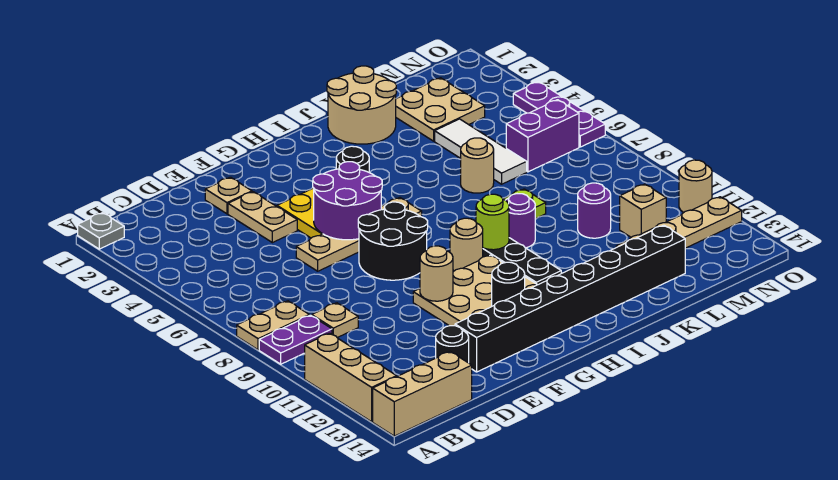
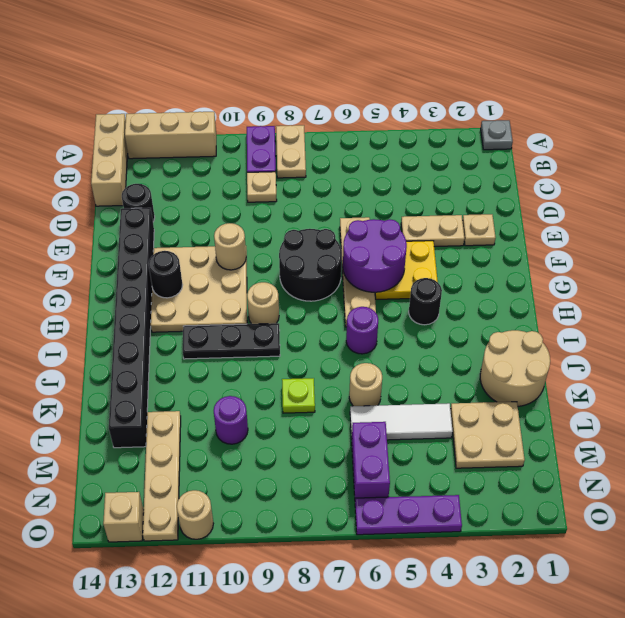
lime round brick I9 level 2 -> none
purple round brick J9 level 1 -> purple round brick I6 level 1
tan brick M11 level 1 -> tan brick O13 level 1

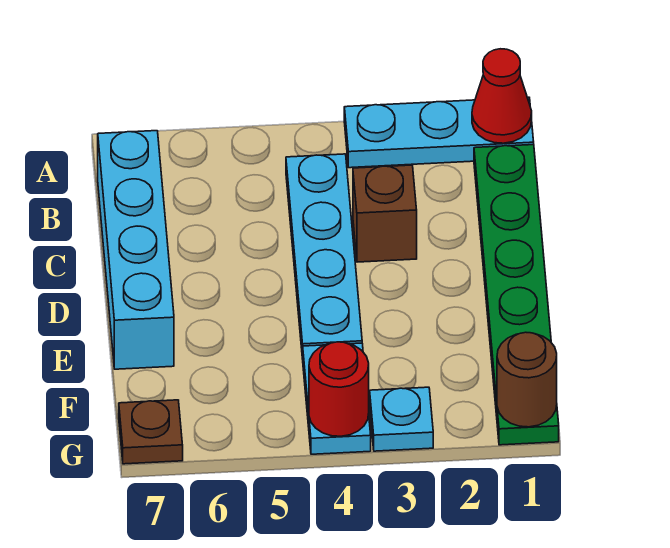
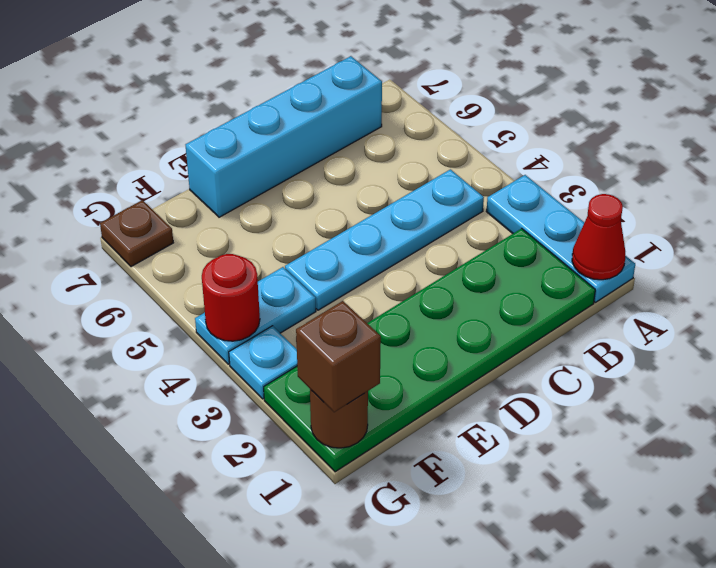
green plate B1:G1 level 1 -> green plate B1:G2 level 1
brown brick C3 level 1 -> brown brick G1 level 3

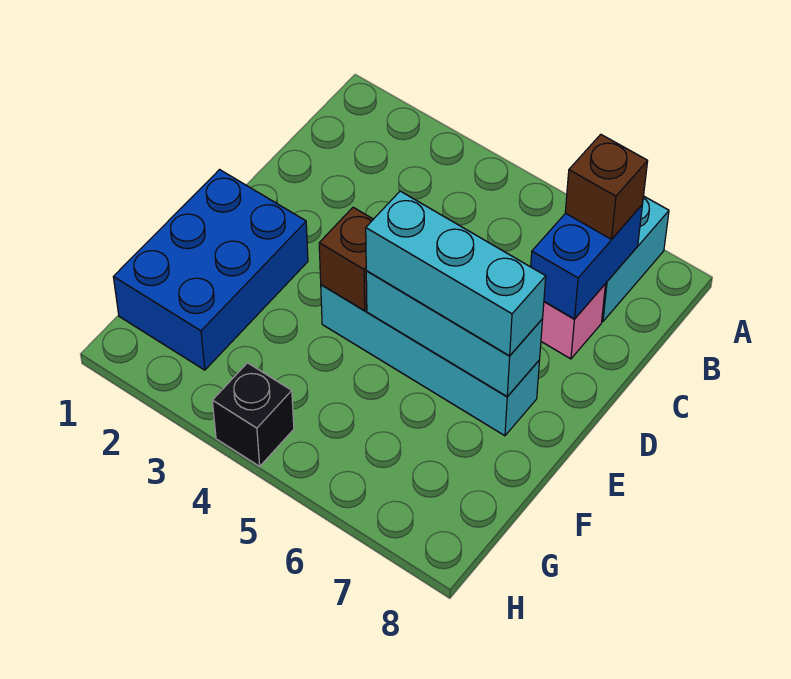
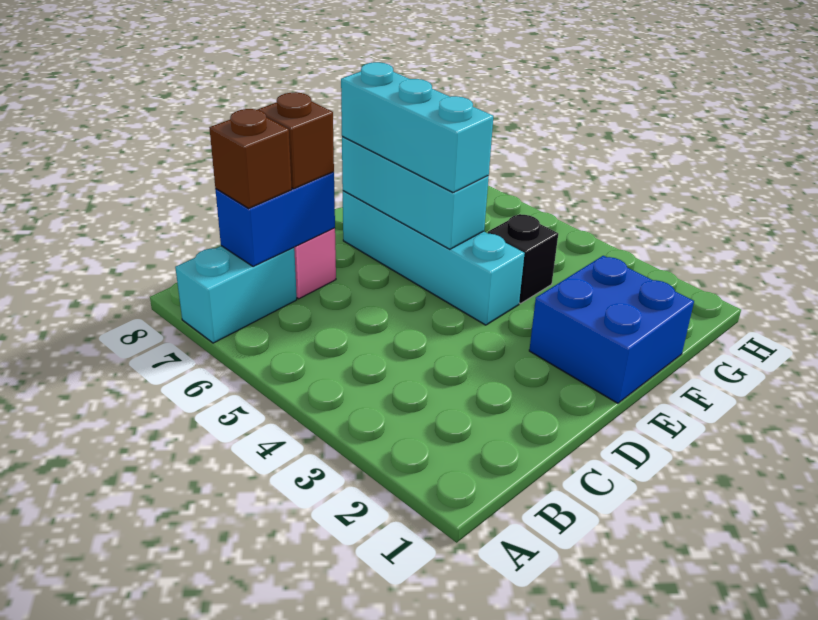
blue brick E1:G2 level 1 -> blue brick E1:F2 level 1
brown brick E4 level 2 -> brown brick C7 level 3
black brick H4 level 1 -> black brick F4 level 1

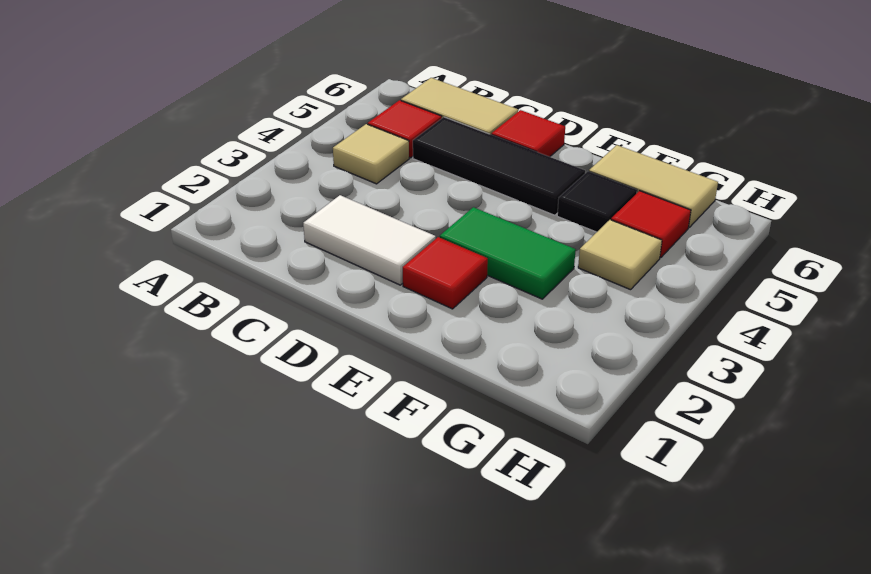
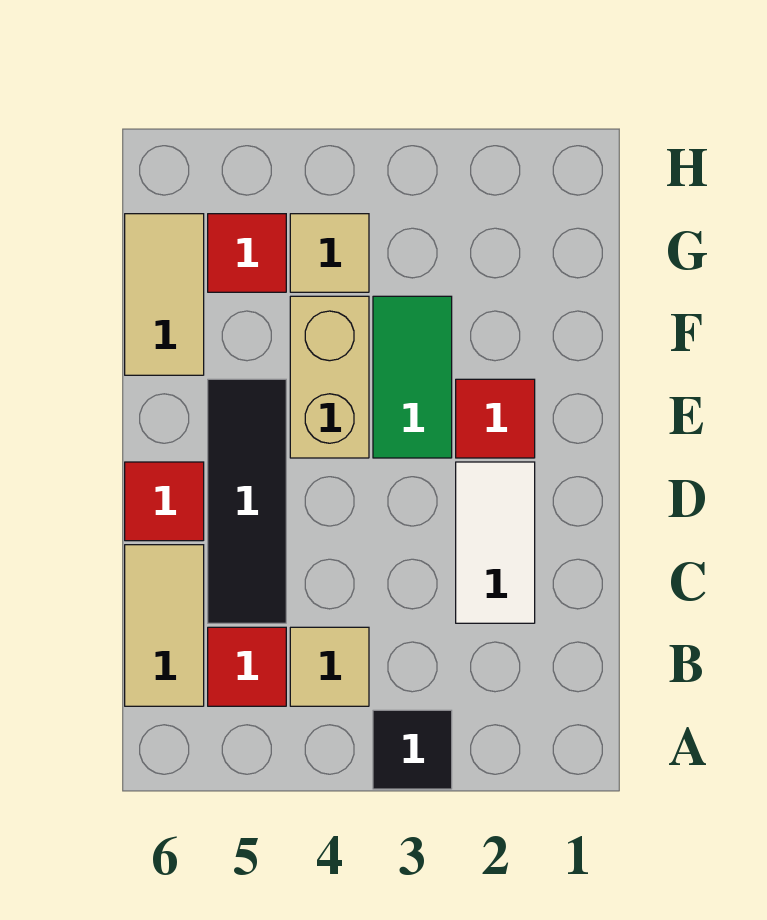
none -> tan brick E4:F4 level 1
black tile F5 level 1 -> black tile A3 level 1

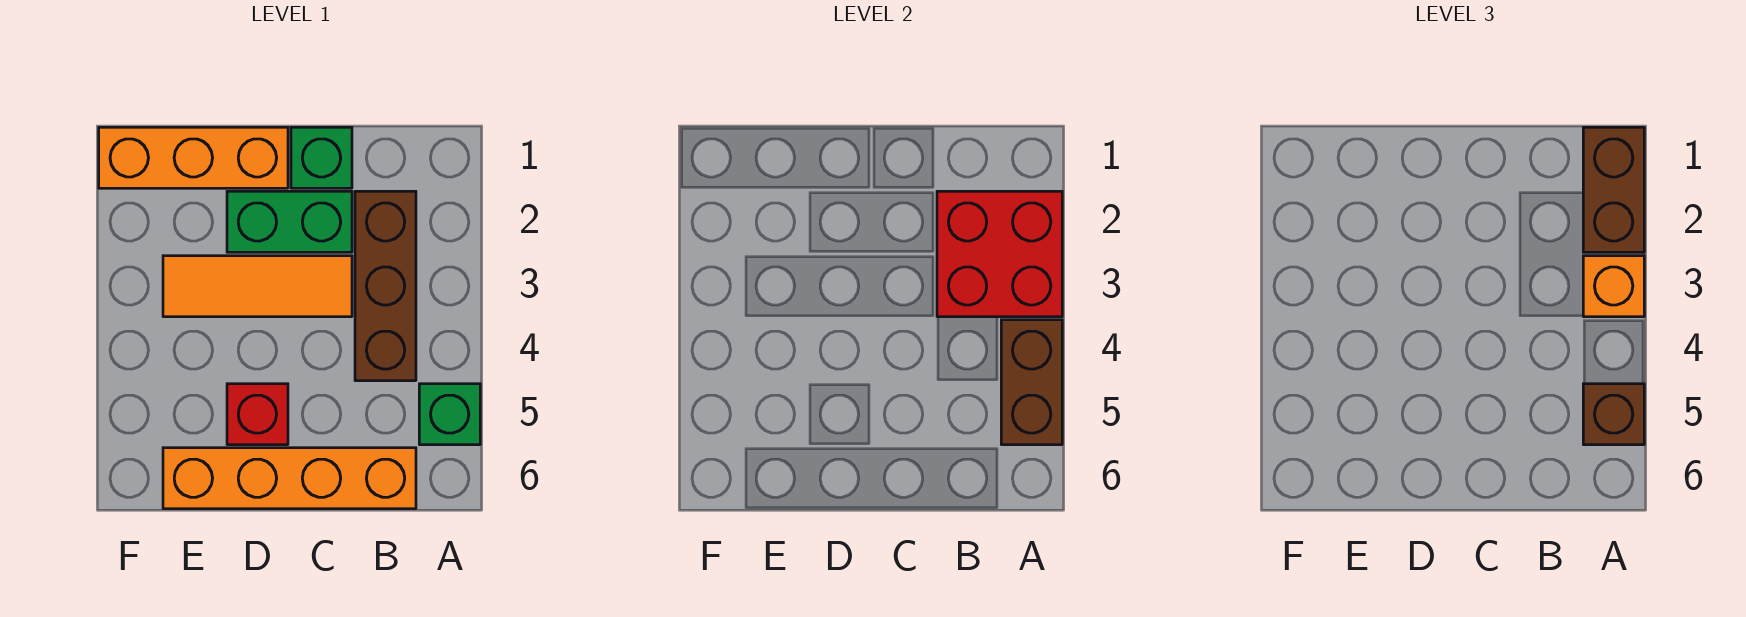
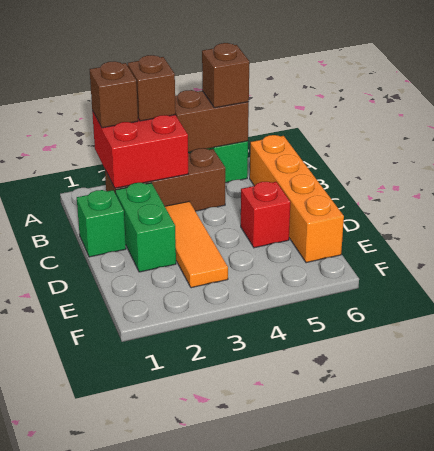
brown brick A1:A2 level 3 -> brown brick A2 level 3
orange brick A3 level 3 -> brown brick A3 level 3
orange brick D1:F1 level 1 -> none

----

Show all lines from the data above in which the word "black" appears.

#### Answer space:
black brick H4 level 1 -> black brick F4 level 1
black tile F5 level 1 -> black tile A3 level 1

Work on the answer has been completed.